Records for processing:

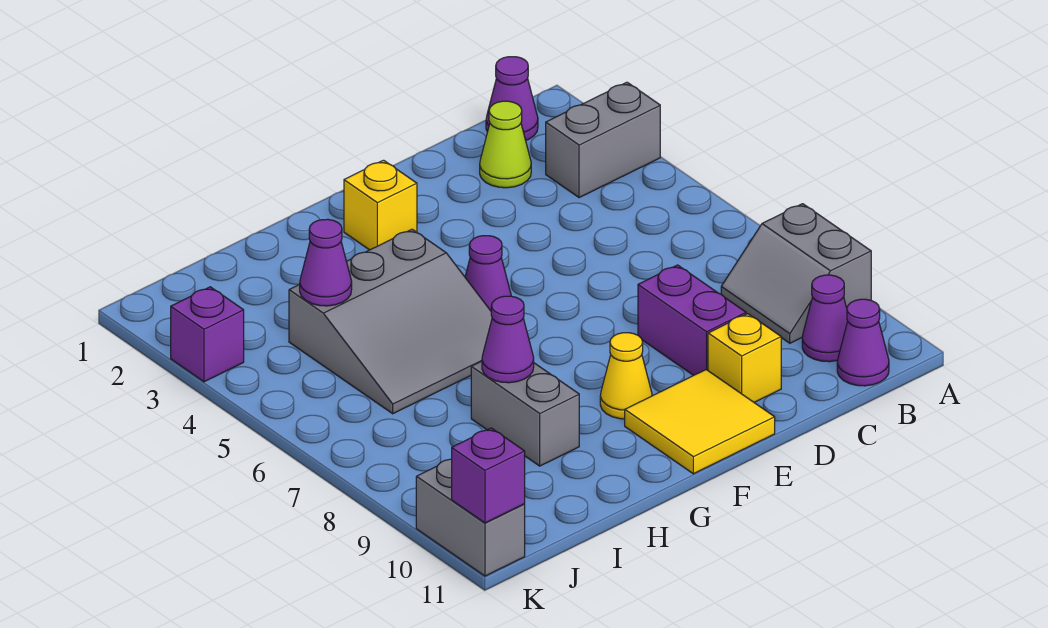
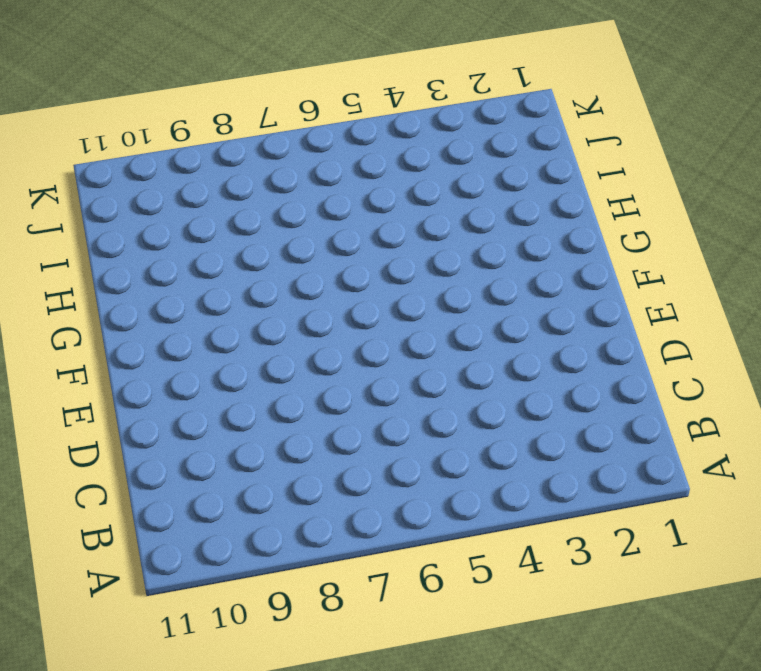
none -> grey brick A3:B3 level 1
none -> grey slope A8:B9 level 1 top A
none -> purple cone B1 level 1

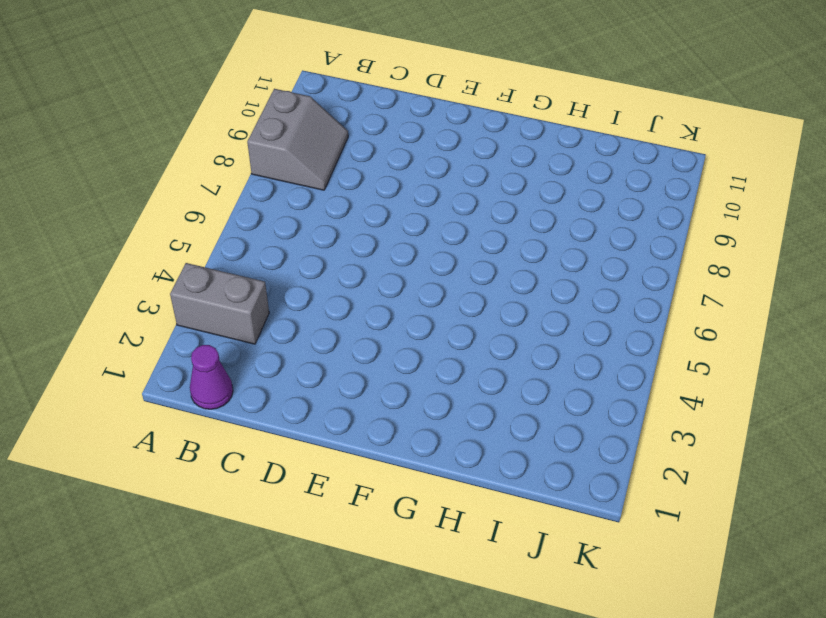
none -> purple cone B10 level 1
none -> purple cone B11 level 1
none -> lime cone C2 level 1

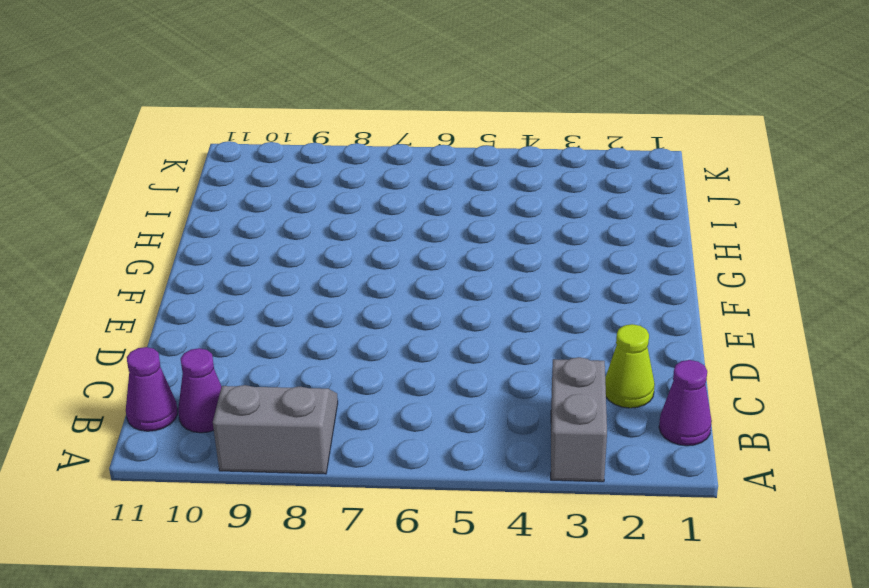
none -> purple brick D8:D9 level 1
none -> yellow brick D10 level 1
none -> yellow tile E10:F11 level 1

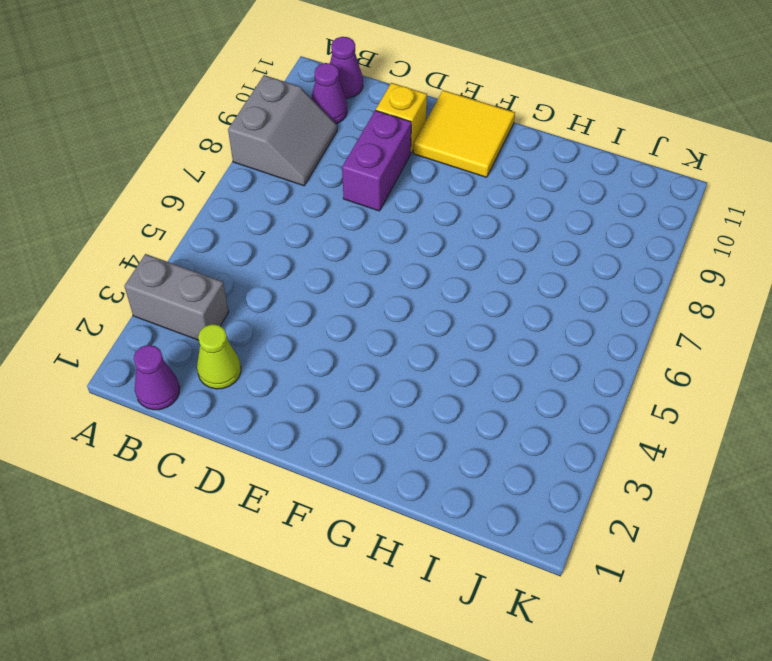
none -> yellow brick F2 level 1
none -> purple cone F5 level 1
none -> yellow cone F9 level 1

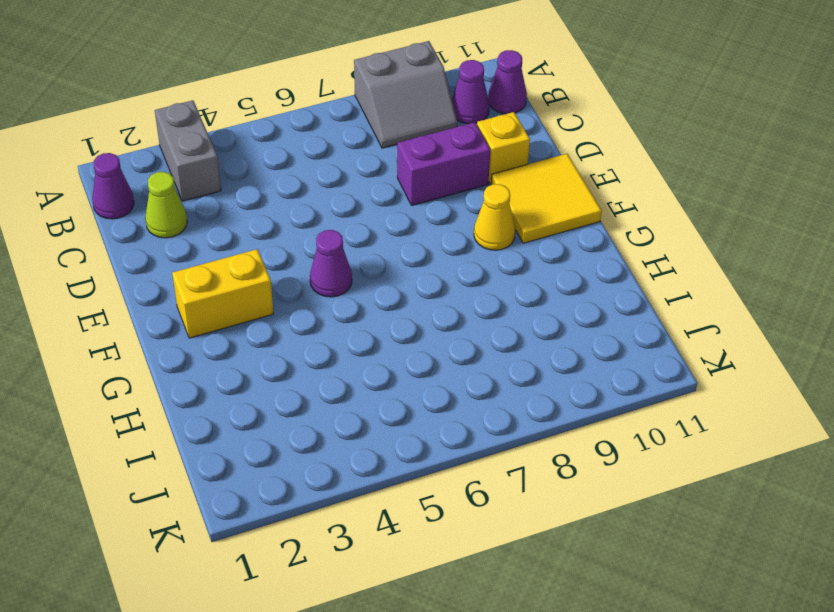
yellow brick F2:F3 level 1 -> yellow brick F2 level 1
none -> grey slope G4:I6 level 1 top 4
none -> grey brick H8:H9 level 1
none -> purple brick K3 level 1

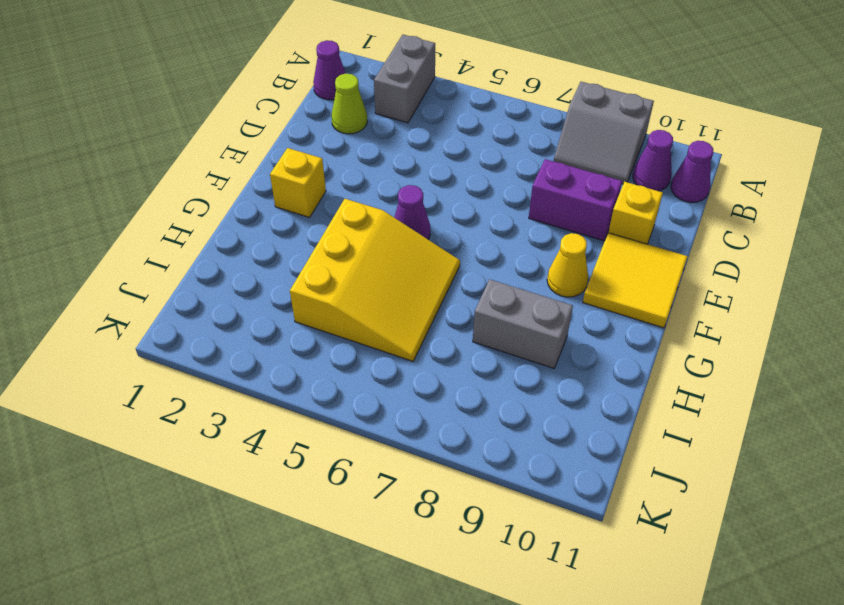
yellow slope G4:I6 level 1 top 4 -> grey slope G4:I6 level 1 top 4
none -> purple brick K3 level 1
none -> grey brick K10:K11 level 1
none -> purple cone H8 level 2

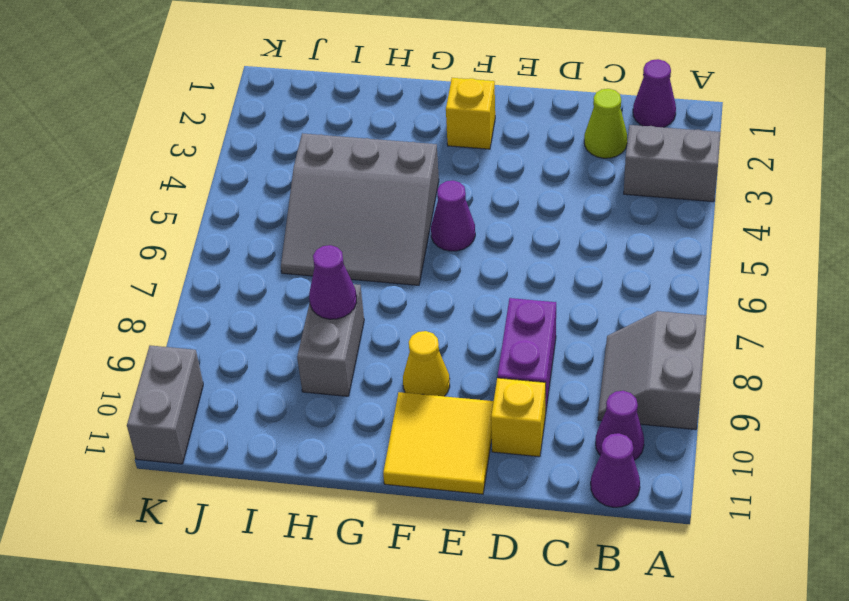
none -> purple brick K3 level 1
none -> purple cone I4 level 2
none -> purple brick K11 level 2

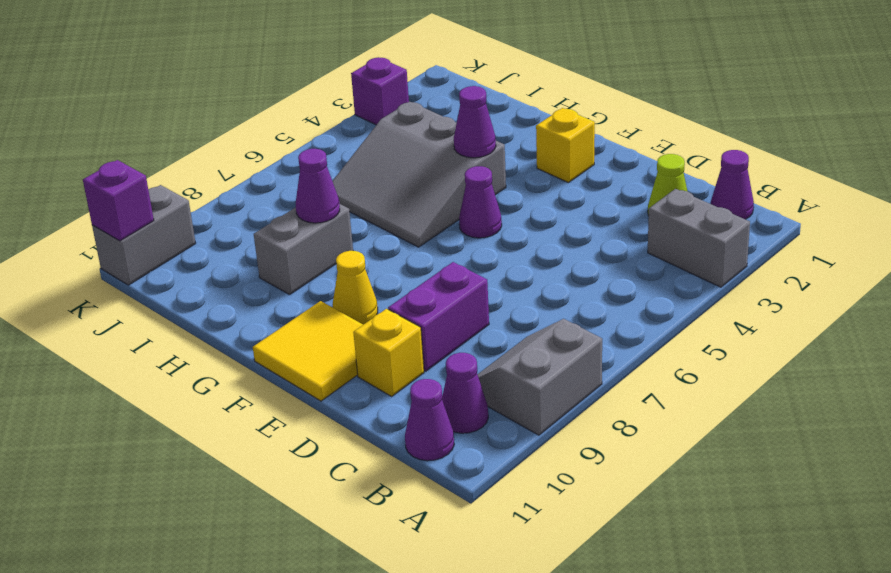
purple cone G4 level 2 -> purple cone I4 level 2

Problem statement: Search the preceding listing for "cone" and extract every line where it is found.

Solved exercise:
none -> purple cone B1 level 1
none -> purple cone B10 level 1
none -> purple cone B11 level 1
none -> lime cone C2 level 1
none -> purple cone F5 level 1
none -> yellow cone F9 level 1
none -> purple cone H8 level 2
none -> purple cone I4 level 2
purple cone G4 level 2 -> purple cone I4 level 2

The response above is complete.